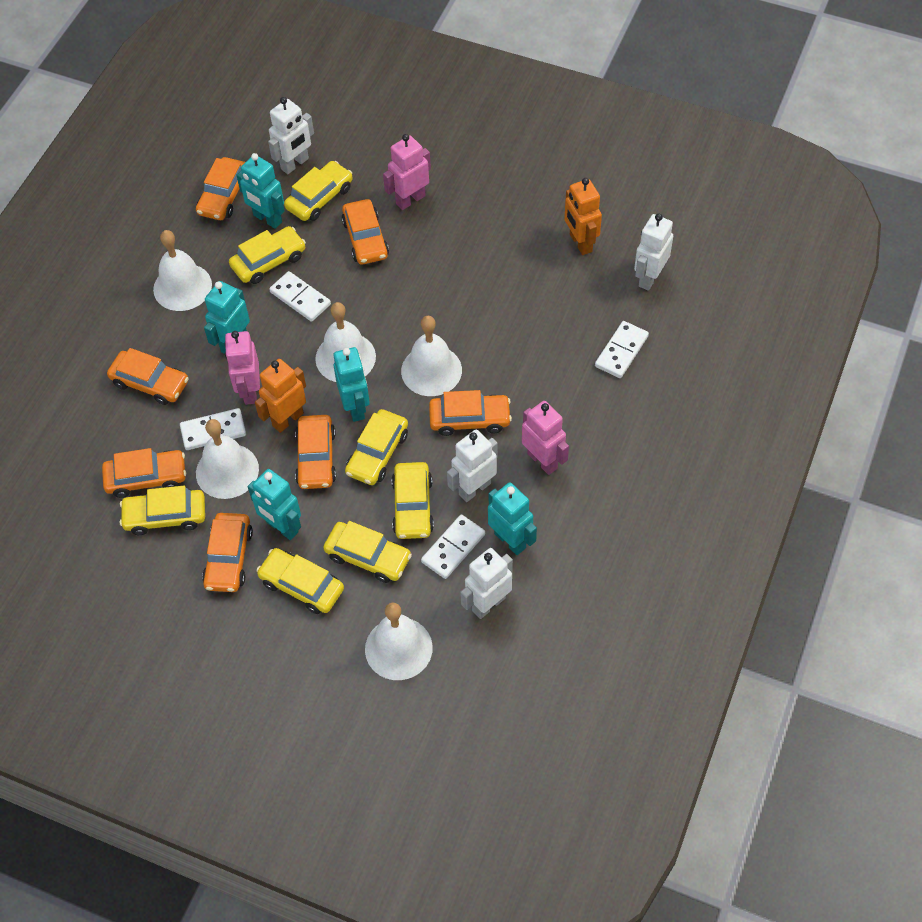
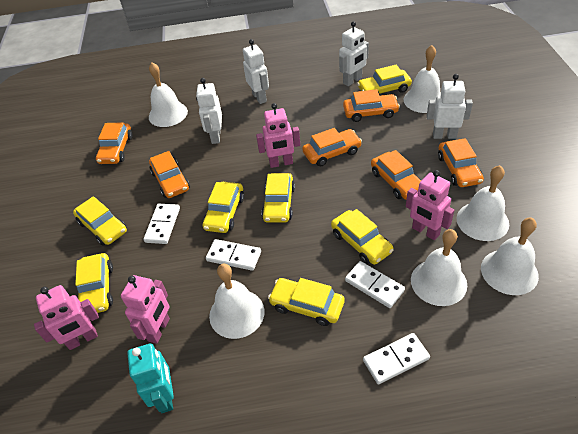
orange car: 7 -> 6
orange robot: 2 -> 0
pink robot: 3 -> 4
turquoise robot: 5 -> 1
white bell: 5 -> 6

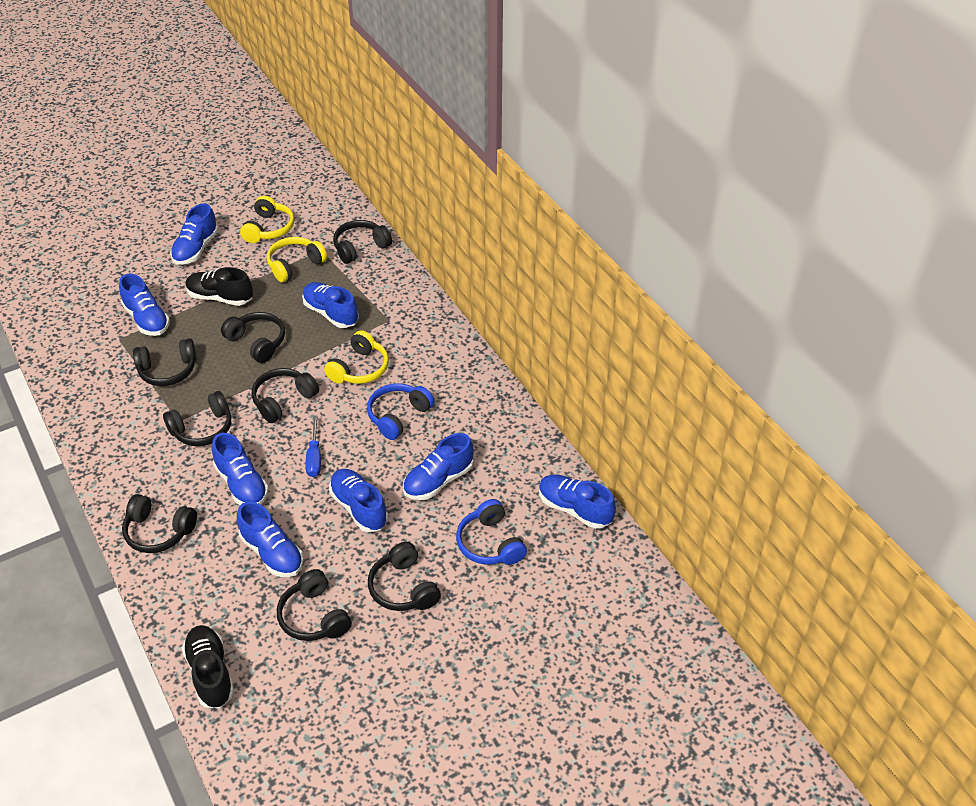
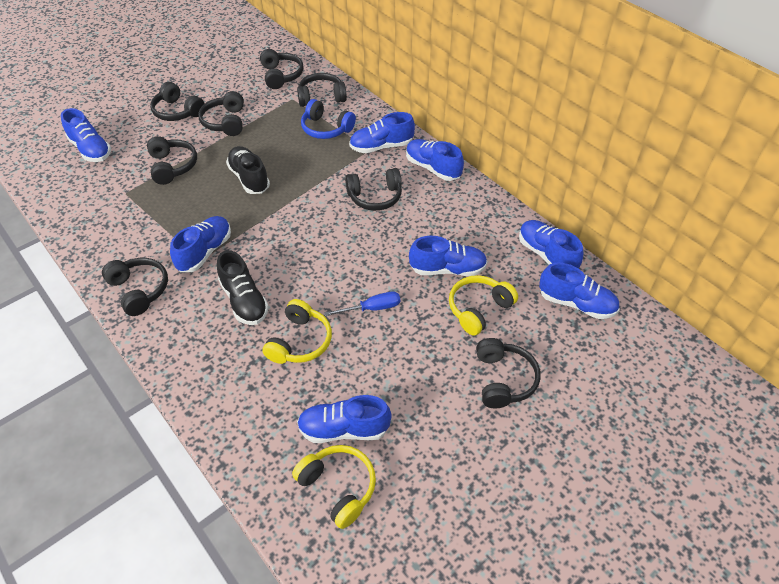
blue headphones: 2 -> 1

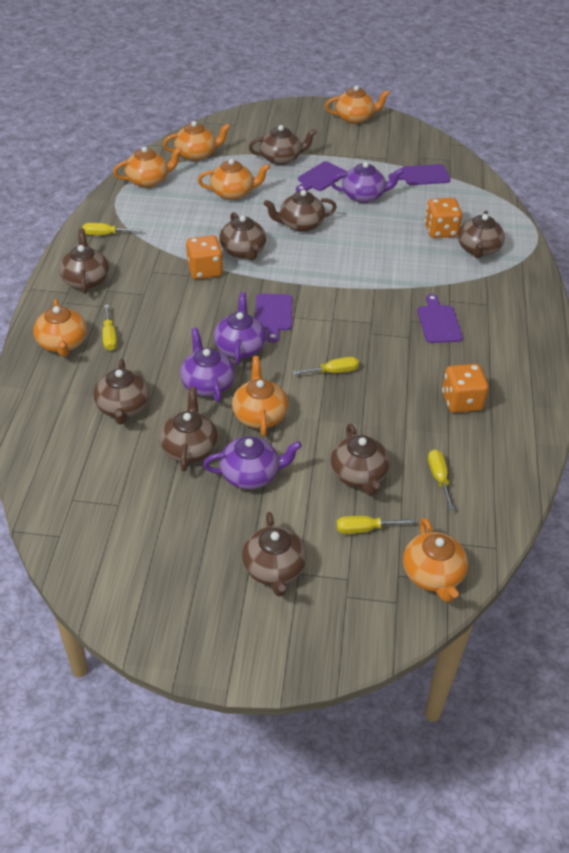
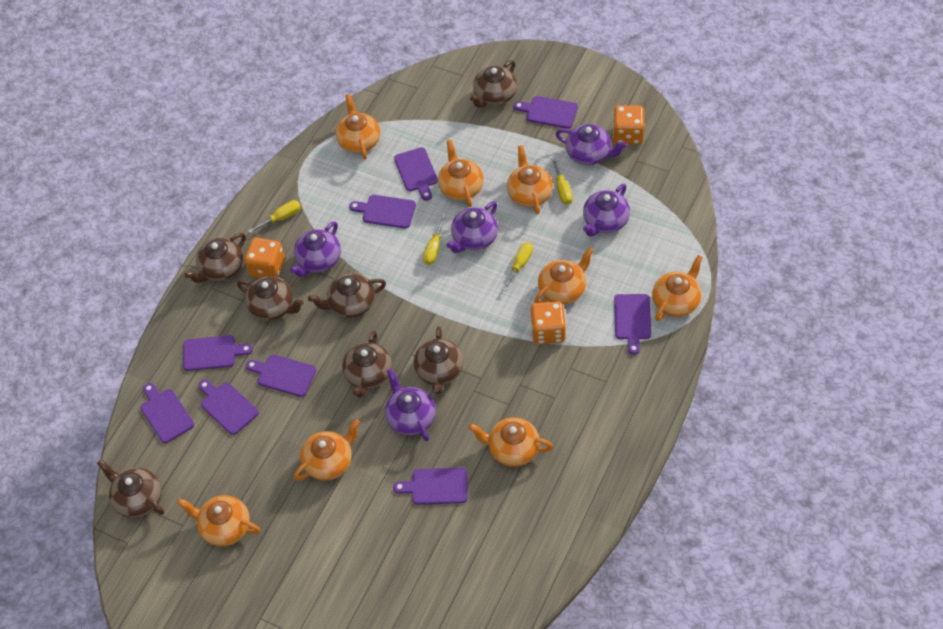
brown teapot: 9 -> 7
orange teapot: 7 -> 8
purple cutting board: 4 -> 9
purple teapot: 4 -> 5
yellow screwdriver: 5 -> 4

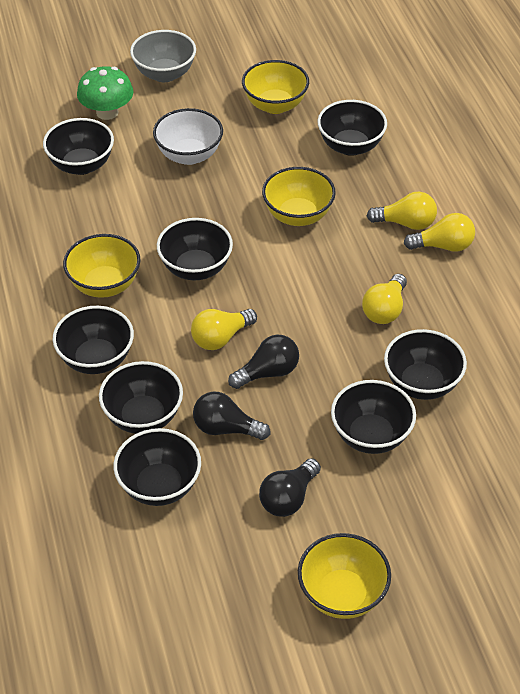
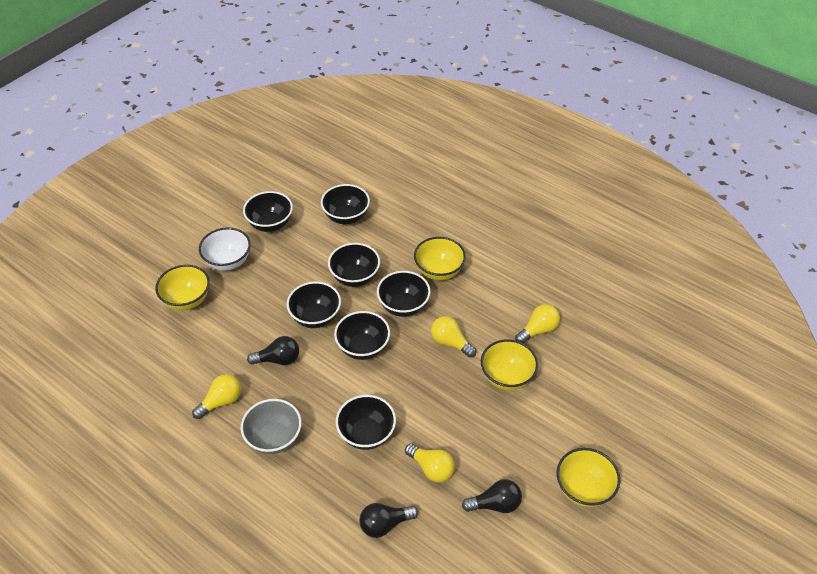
black bowl: 8 -> 7
green mushroom: 1 -> 0

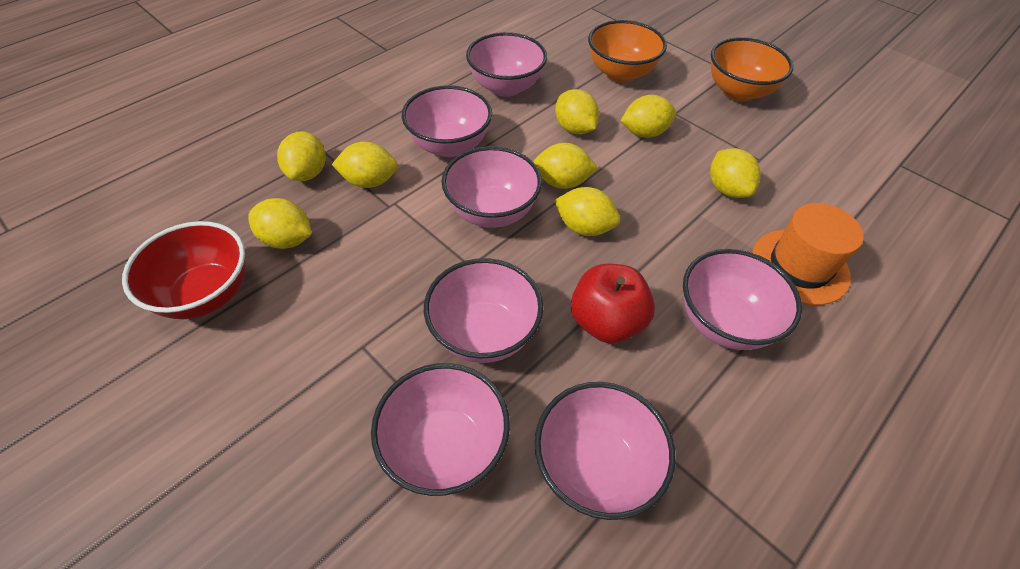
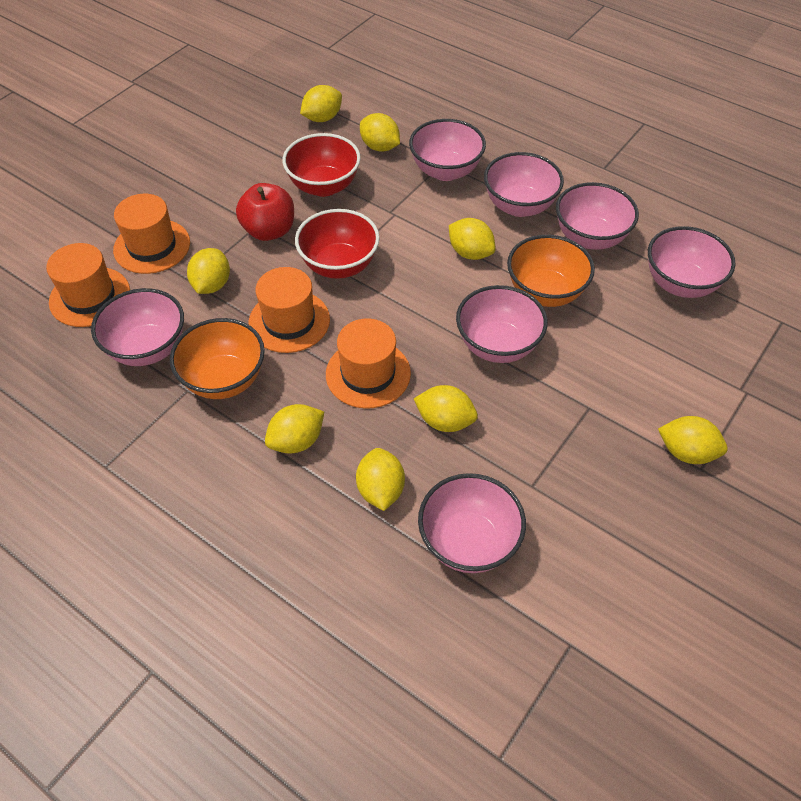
orange hat: 1 -> 4
red bowl: 1 -> 2

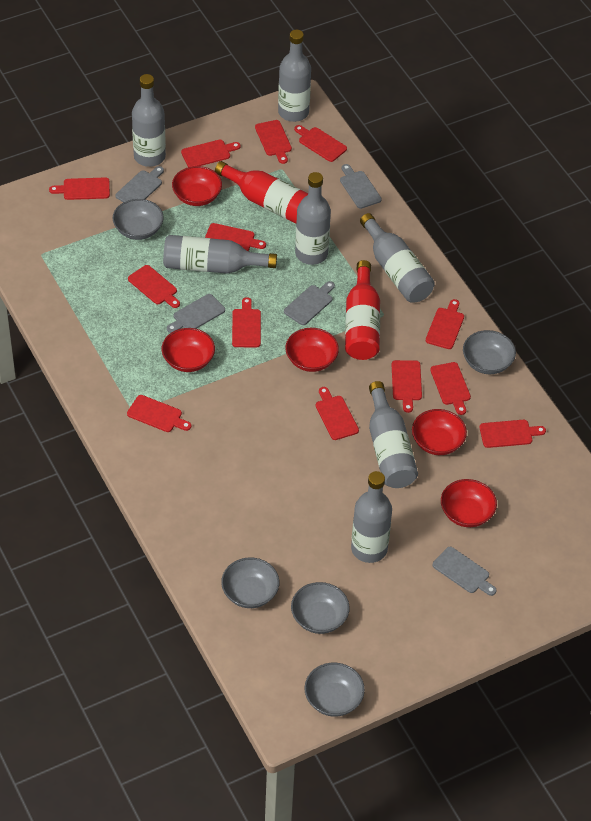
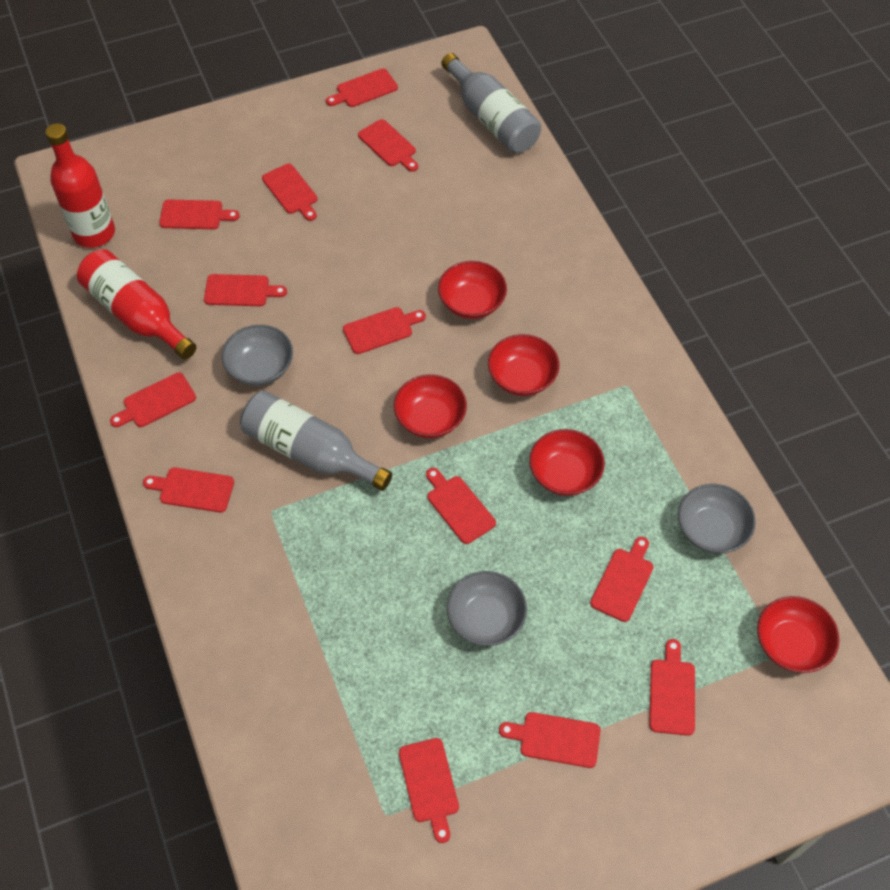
grey bottle: 7 -> 2
grey bowl: 5 -> 3
grey cutting board: 5 -> 0

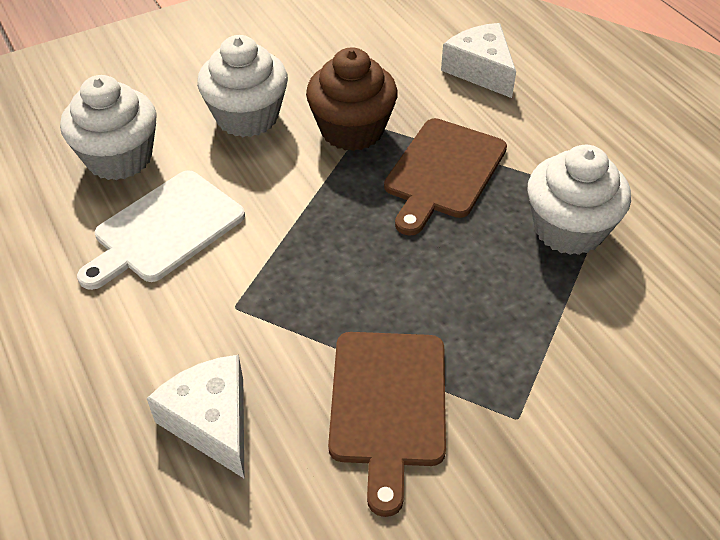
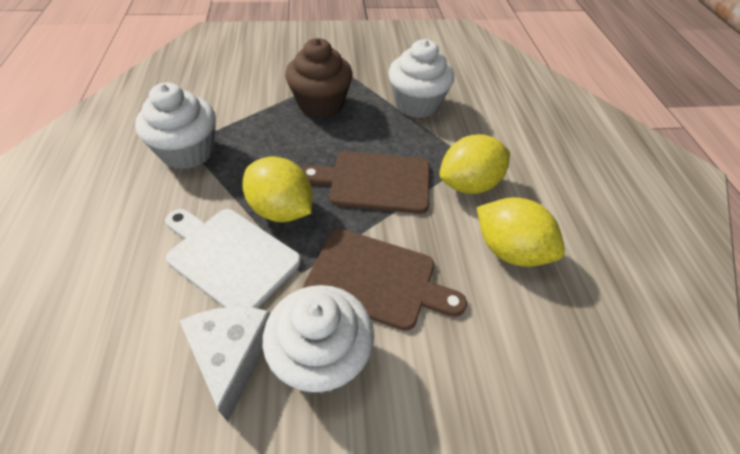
white cheese: 2 -> 1
yellow lemon: 0 -> 3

AIM OF THE EXERCISE
Only the lines from the one containing "green mushroom: 1 -> 0" through the last line of the entries above should be copied, exactly as they are and without the pictures.

SOLUTION
green mushroom: 1 -> 0

orange hat: 1 -> 4
red bowl: 1 -> 2

grey bottle: 7 -> 2
grey bowl: 5 -> 3
grey cutting board: 5 -> 0

white cheese: 2 -> 1
yellow lemon: 0 -> 3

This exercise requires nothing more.